TASK DIRECTIONS: Exact copy, no pictures: return all the records as they stand.
===
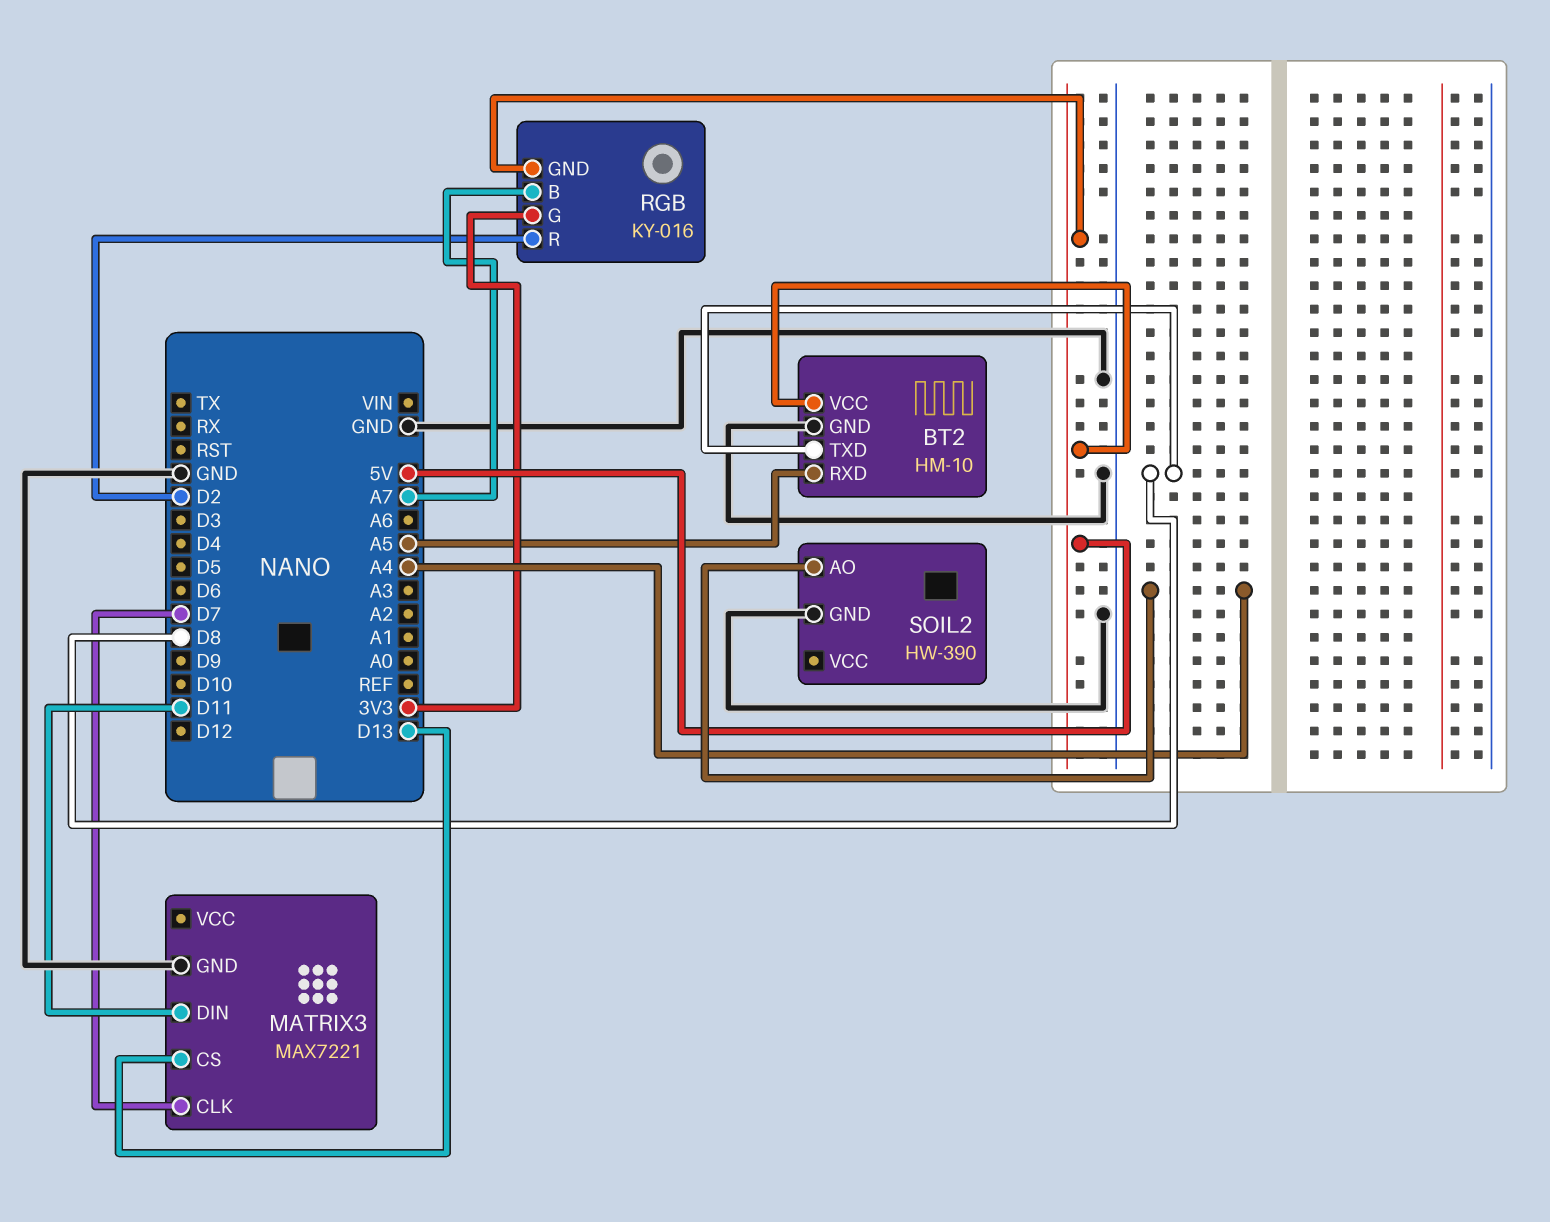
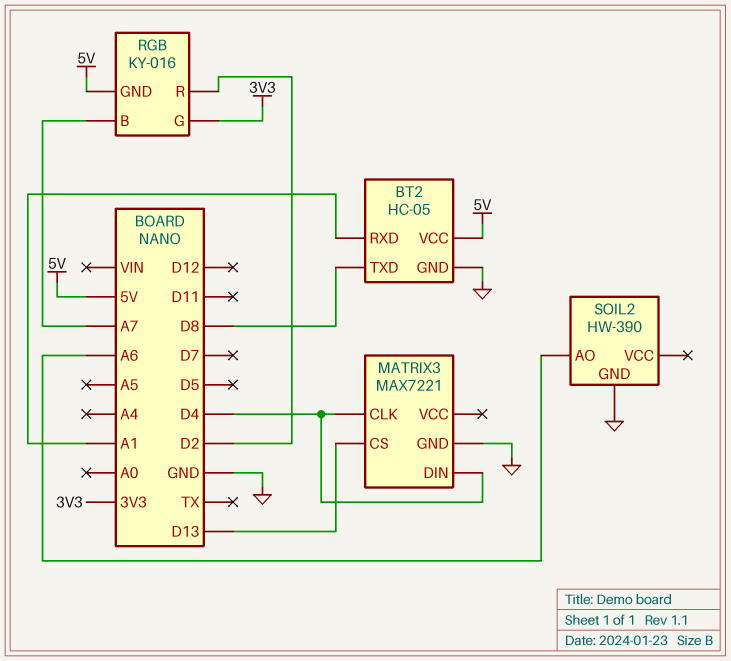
BT2: HM-10 -> HC-05
BT2 pin RXD: A5 -> A1
MATRIX3 pin CLK: D7 -> D4
MATRIX3 pin DIN: D11 -> D4
SOIL2 pin AO: A4 -> A6

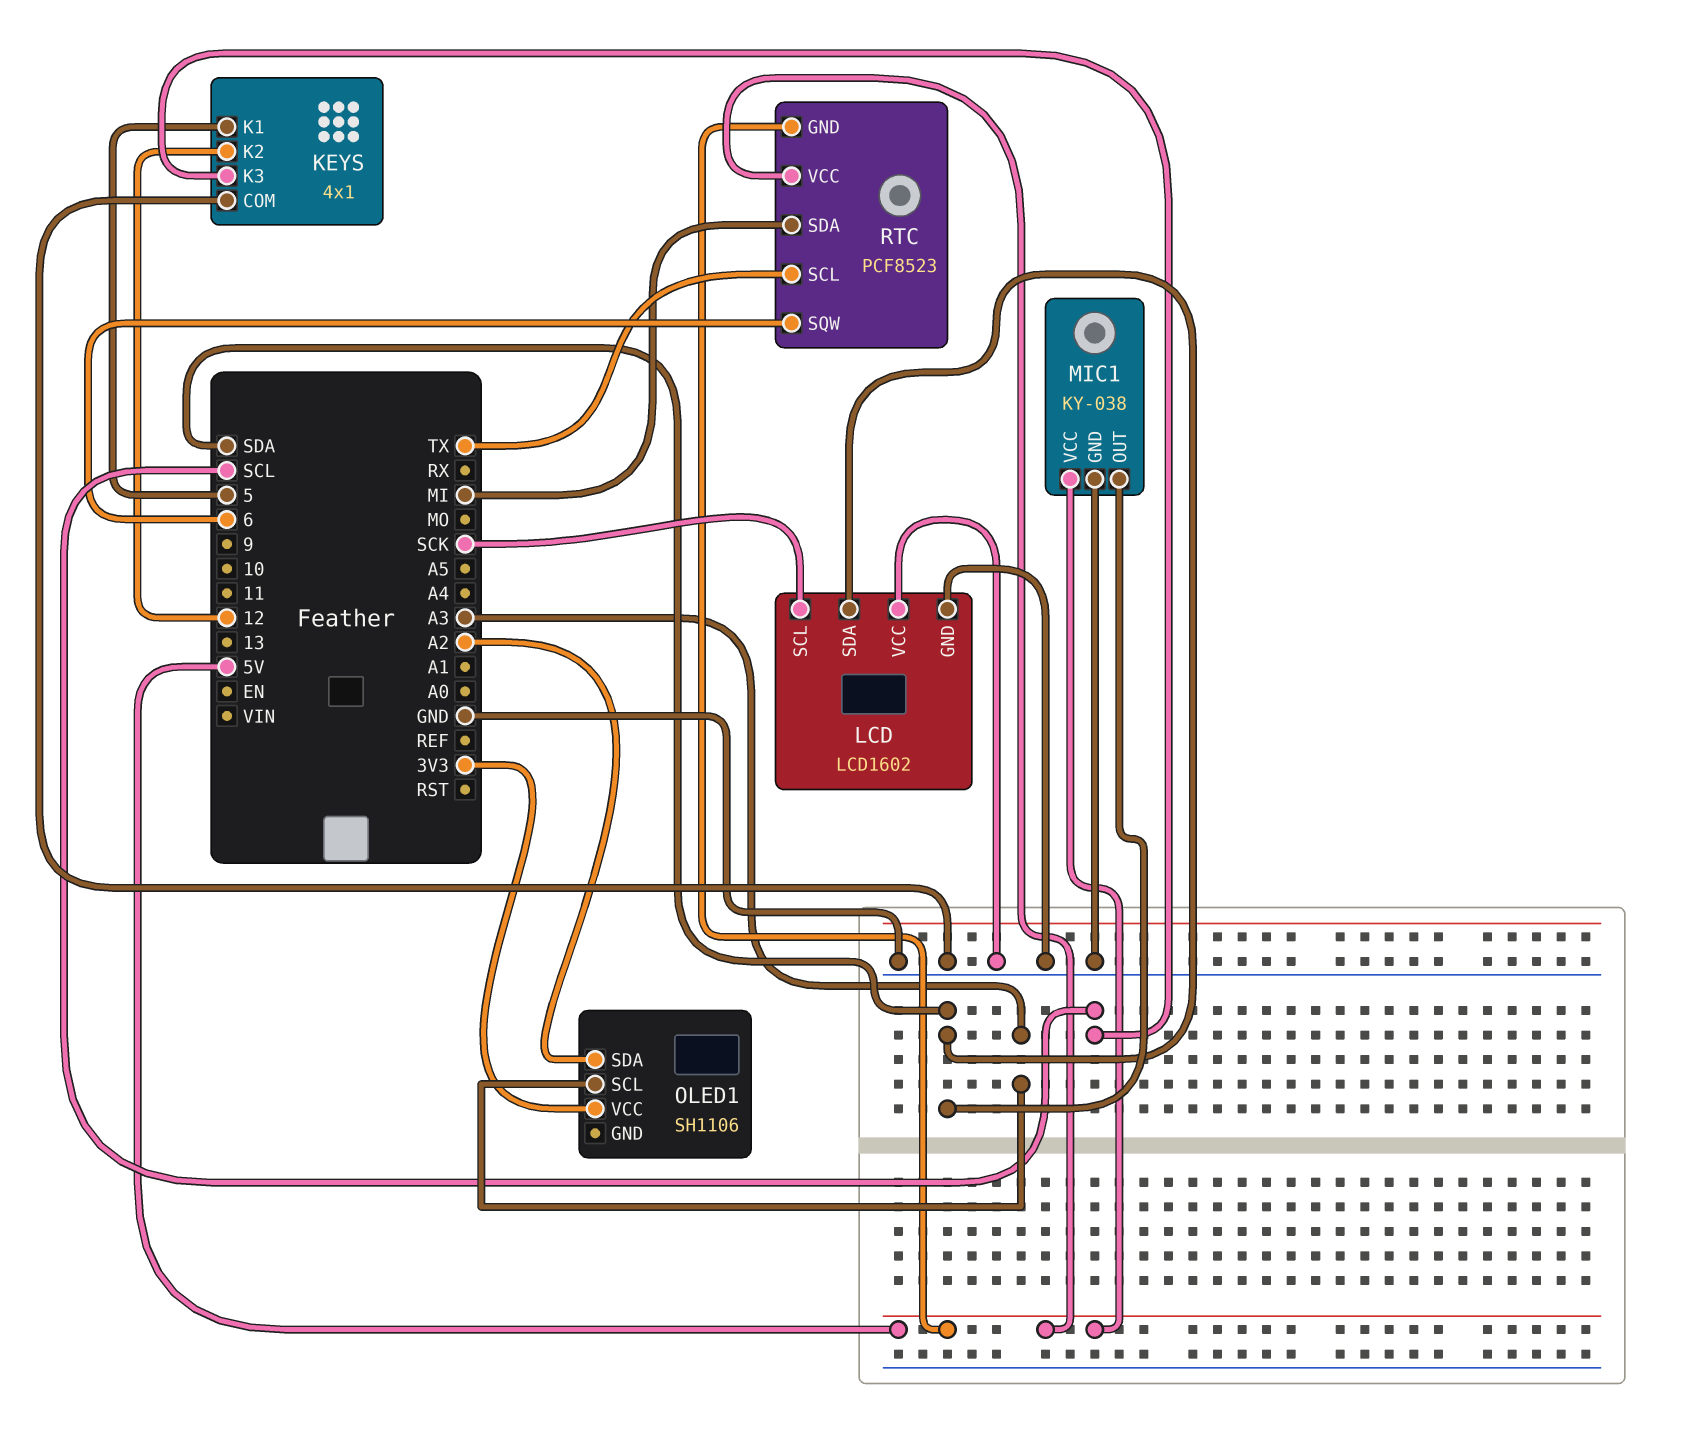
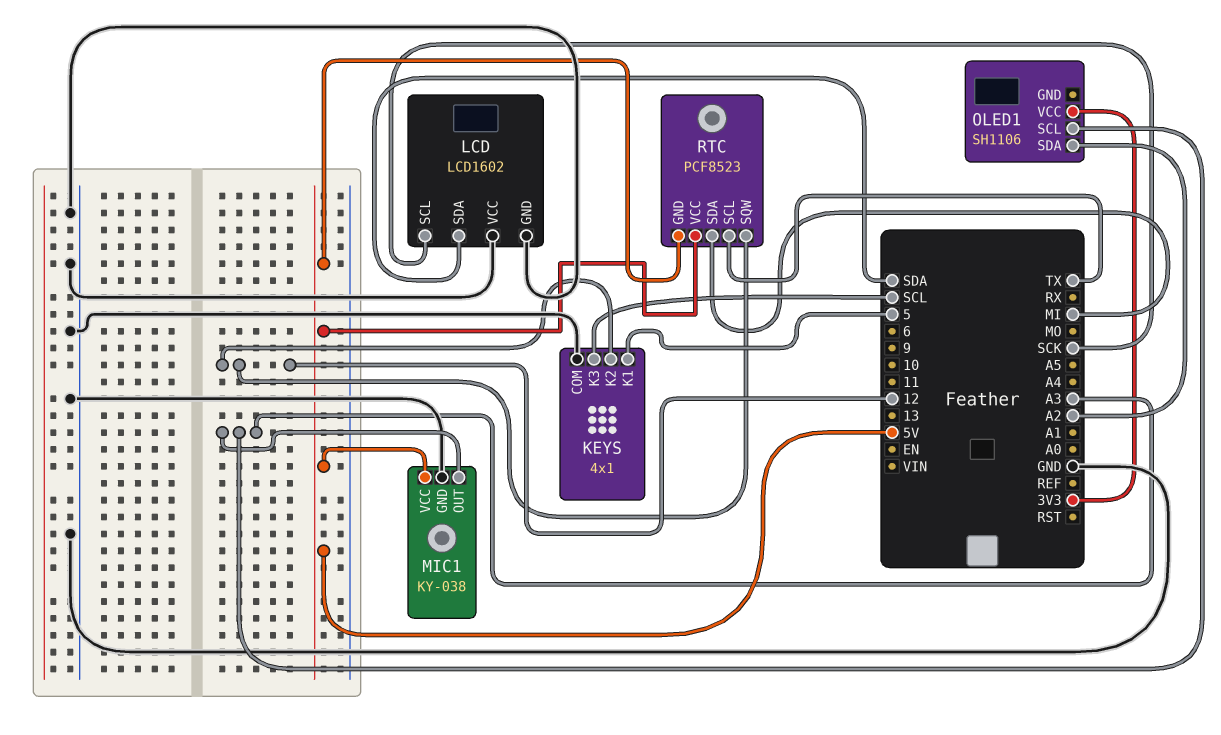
MIC1 pin OUT: SDA -> A3
RTC pin SQW: 6 -> 12

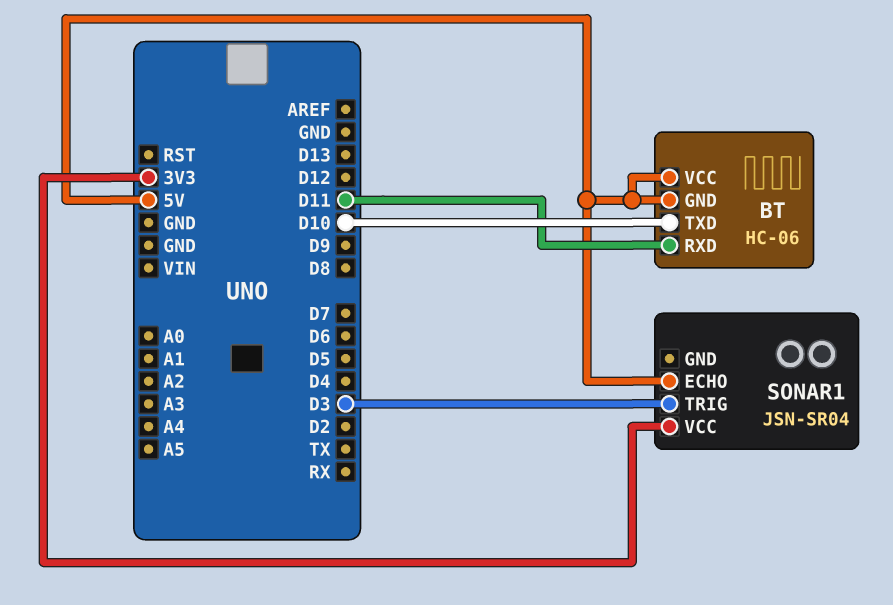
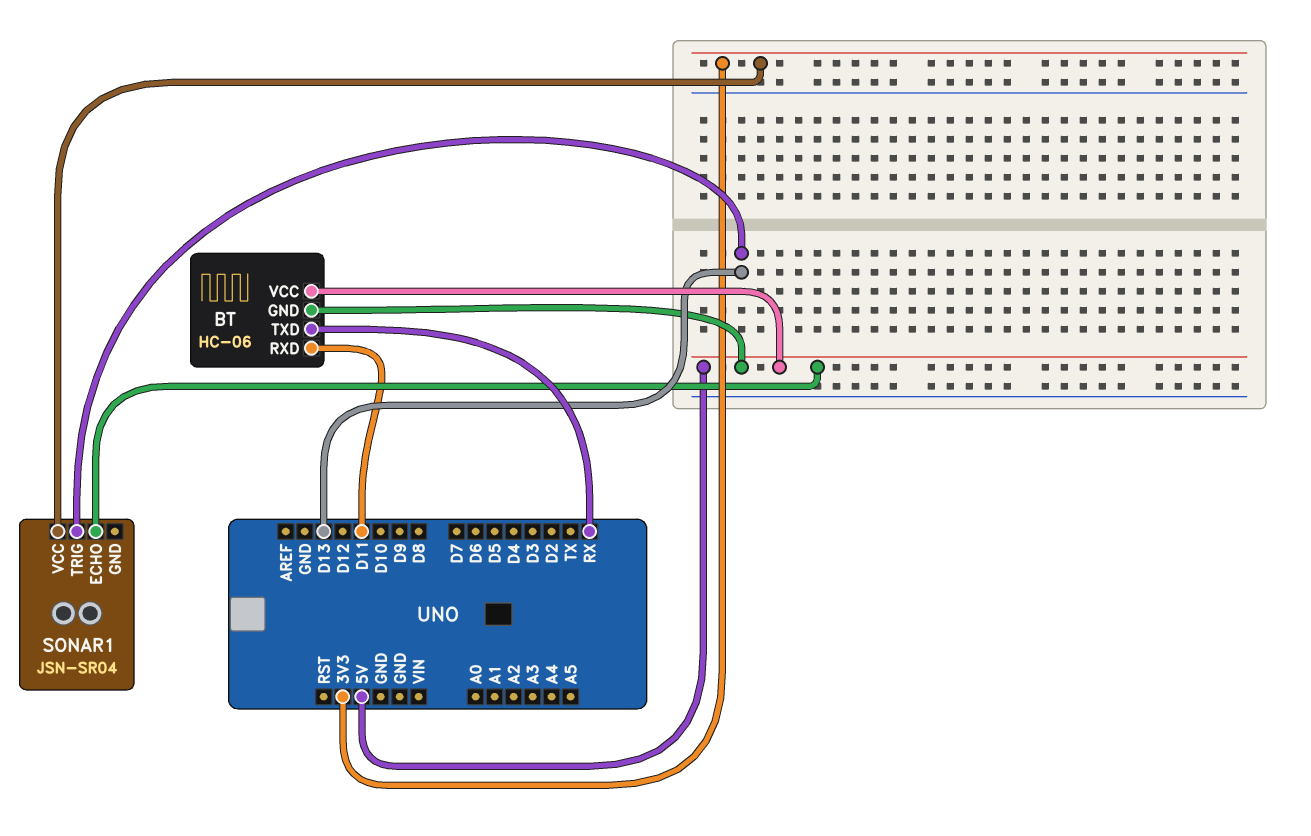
BT pin TXD: D10 -> RX
SONAR1 pin TRIG: D3 -> D13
===
WRITTEN SOLUTION:
BT2: HM-10 -> HC-05
BT2 pin RXD: A5 -> A1
MATRIX3 pin CLK: D7 -> D4
MATRIX3 pin DIN: D11 -> D4
SOIL2 pin AO: A4 -> A6

MIC1 pin OUT: SDA -> A3
RTC pin SQW: 6 -> 12

BT pin TXD: D10 -> RX
SONAR1 pin TRIG: D3 -> D13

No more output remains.